Please transcribe the data below in full. Omit any picture you find in it.

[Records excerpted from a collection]

*** Block opens ***

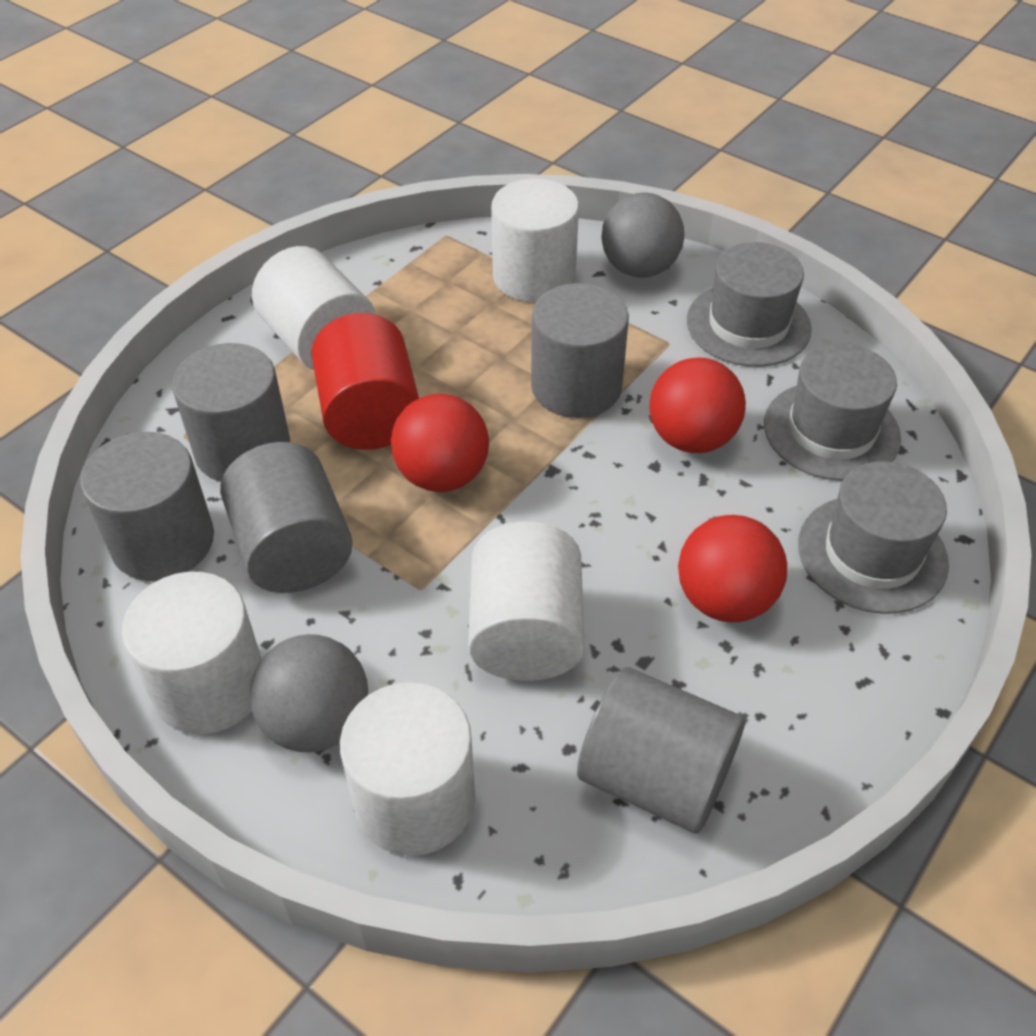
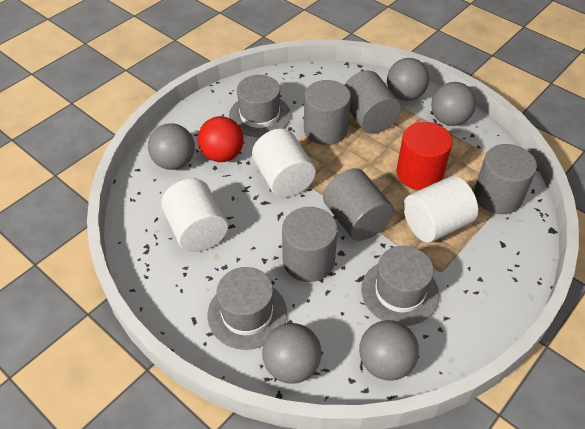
grey ball: [250,634,368,753] [601,193,684,278] = 2 -> [148,123,195,170] [262,323,322,384] [359,320,419,381] [387,58,430,101] [431,82,476,126] = 5
red ball: [391,394,489,492] [649,357,746,453] [678,515,787,622] = 3 -> [198,116,244,162] = 1
white cylinder: [122,571,262,734] [252,246,376,370] [340,682,475,856] [468,522,585,681] [491,178,579,303] = 5 -> [161,179,228,252] [252,129,316,197] [403,176,478,243] = 3

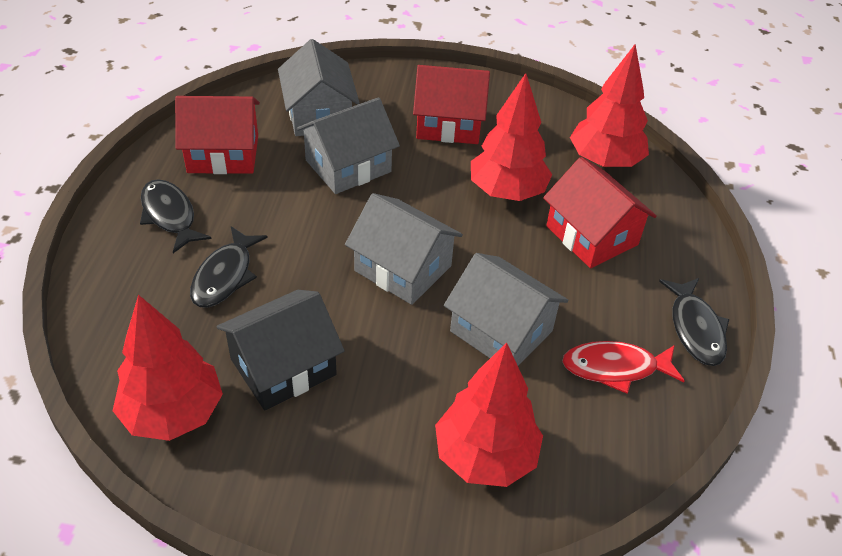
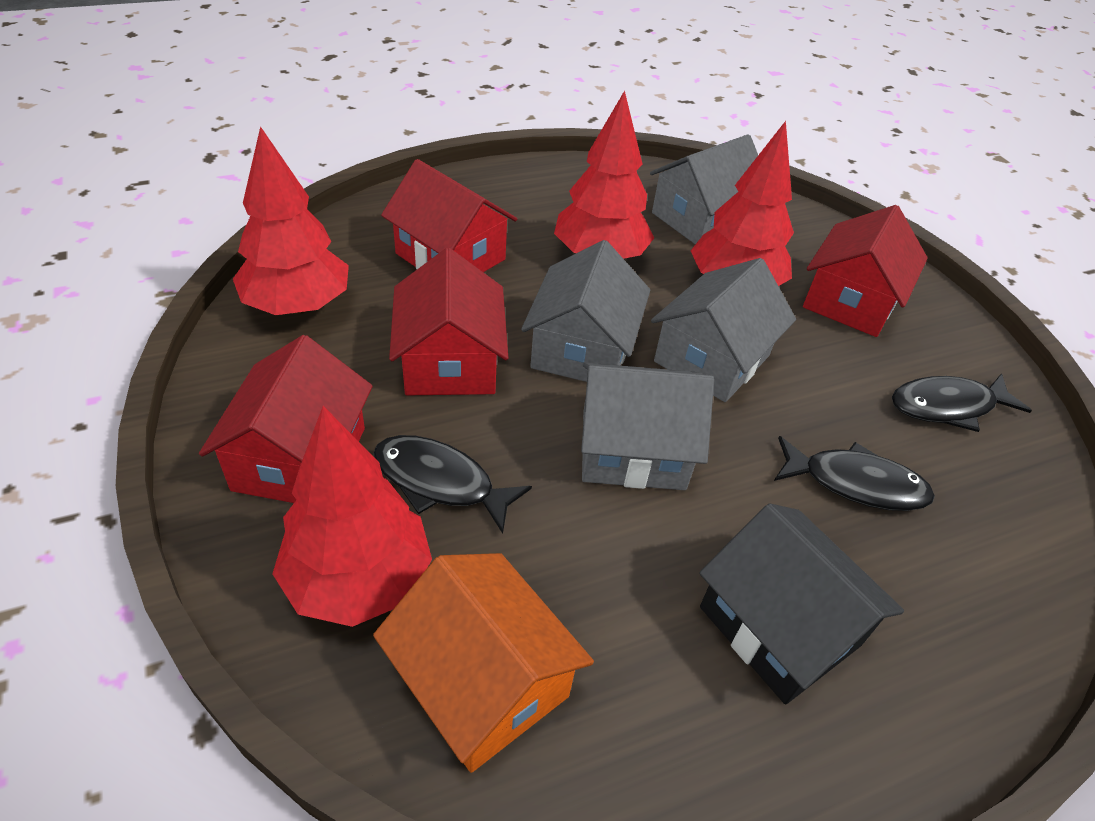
orange house: none = 0 -> [373,553,594,773] = 1
red fish: [562,341,685,394] = 1 -> none = 0
red house: [175,96,260,174] [413,65,490,144] [543,157,657,268] = 3 -> [199,335,373,503] [381,159,517,272] [389,248,508,395] [803,205,928,337] = 4

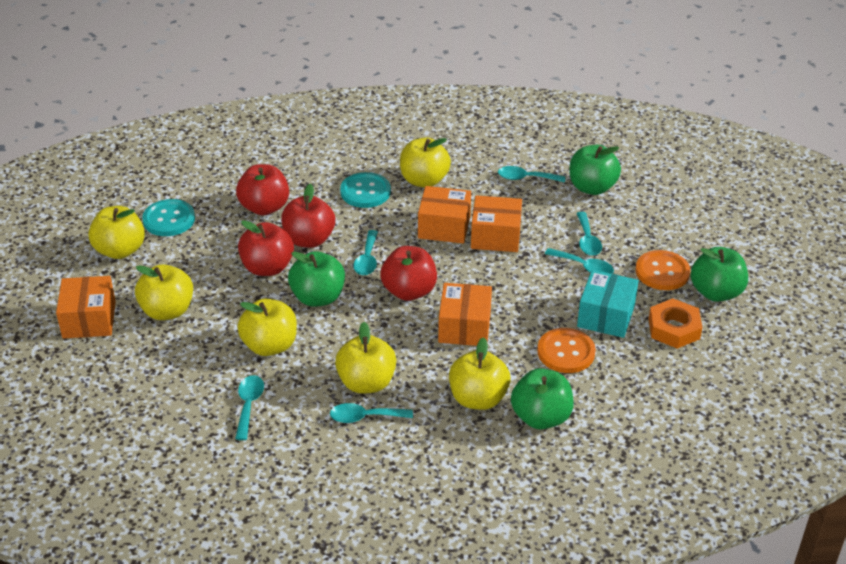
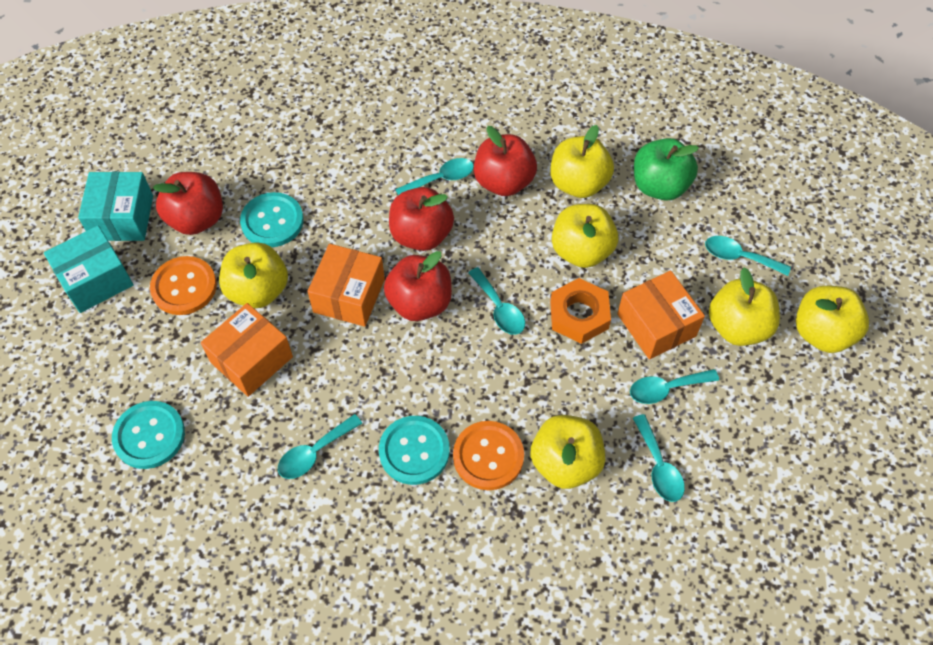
green apple: [288,251,345,307] [511,368,574,430] [570,145,621,195] [691,247,748,302] = 4 -> [634,138,699,201] = 1
orange box: [56,276,116,339] [418,186,471,244] [438,283,492,346] [471,195,522,252] = 4 -> [201,303,293,397] [307,244,385,327] [617,270,705,360] = 3
turquoise box: [577,270,639,338] = 1 -> [44,226,133,313] [78,171,153,241] = 2
turquoise button: [142,199,195,236] [340,172,391,208] = 2 -> [112,401,185,469] [240,192,304,247] [379,416,450,485] = 3

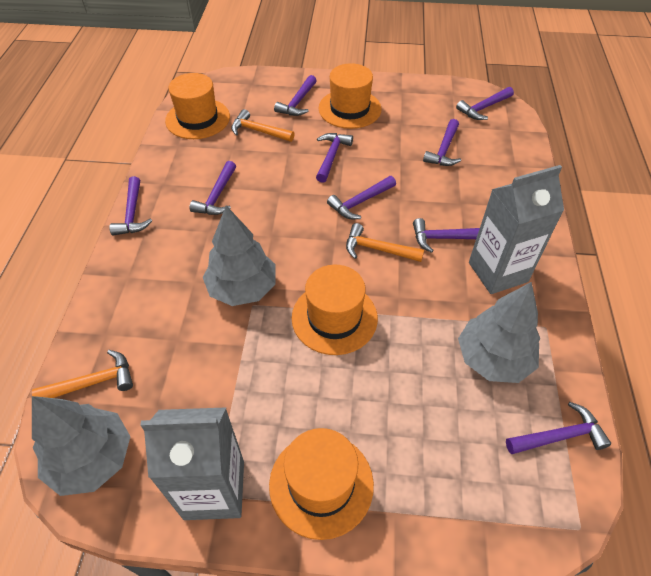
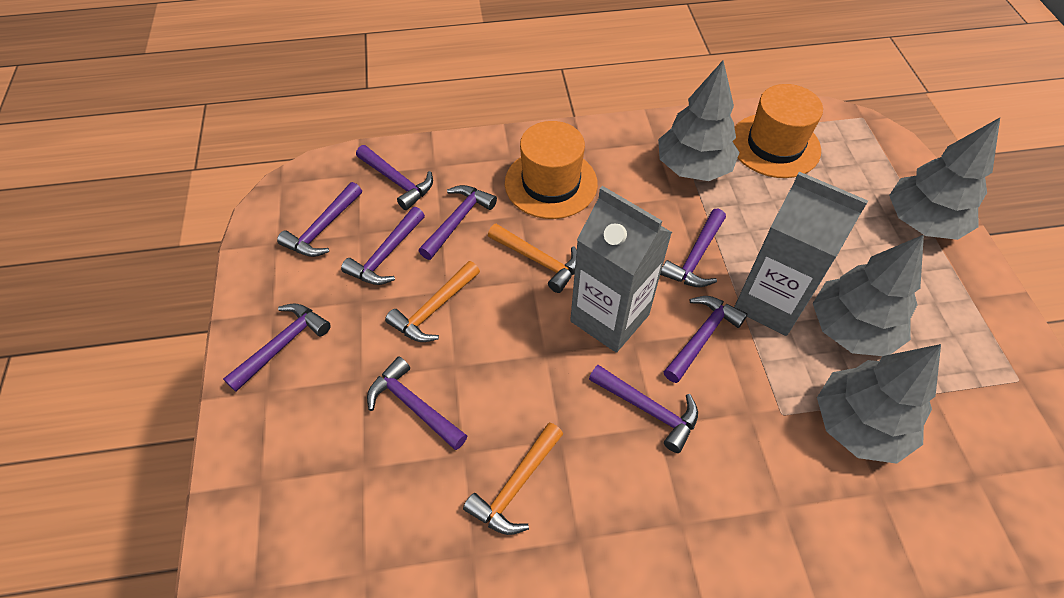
grey tree: [32,396,131,496] [203,205,276,306] [458,282,540,383] = 3 -> [658,60,740,181] [813,235,924,356] [817,344,941,464] [889,118,1000,240] = 4
orange hat: [165,73,230,139] [269,428,374,540] [292,265,378,355] [318,63,382,129] = 4 -> [505,121,598,219] [732,84,823,178] = 2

*** Block closes ***

--- Written response ---
grey ball: [250,634,368,753] [601,193,684,278] = 2 -> [148,123,195,170] [262,323,322,384] [359,320,419,381] [387,58,430,101] [431,82,476,126] = 5
red ball: [391,394,489,492] [649,357,746,453] [678,515,787,622] = 3 -> [198,116,244,162] = 1
white cylinder: [122,571,262,734] [252,246,376,370] [340,682,475,856] [468,522,585,681] [491,178,579,303] = 5 -> [161,179,228,252] [252,129,316,197] [403,176,478,243] = 3

orange house: none = 0 -> [373,553,594,773] = 1
red fish: [562,341,685,394] = 1 -> none = 0
red house: [175,96,260,174] [413,65,490,144] [543,157,657,268] = 3 -> [199,335,373,503] [381,159,517,272] [389,248,508,395] [803,205,928,337] = 4

green apple: [288,251,345,307] [511,368,574,430] [570,145,621,195] [691,247,748,302] = 4 -> [634,138,699,201] = 1
orange box: [56,276,116,339] [418,186,471,244] [438,283,492,346] [471,195,522,252] = 4 -> [201,303,293,397] [307,244,385,327] [617,270,705,360] = 3
turquoise box: [577,270,639,338] = 1 -> [44,226,133,313] [78,171,153,241] = 2
turquoise button: [142,199,195,236] [340,172,391,208] = 2 -> [112,401,185,469] [240,192,304,247] [379,416,450,485] = 3

grey tree: [32,396,131,496] [203,205,276,306] [458,282,540,383] = 3 -> [658,60,740,181] [813,235,924,356] [817,344,941,464] [889,118,1000,240] = 4
orange hat: [165,73,230,139] [269,428,374,540] [292,265,378,355] [318,63,382,129] = 4 -> [505,121,598,219] [732,84,823,178] = 2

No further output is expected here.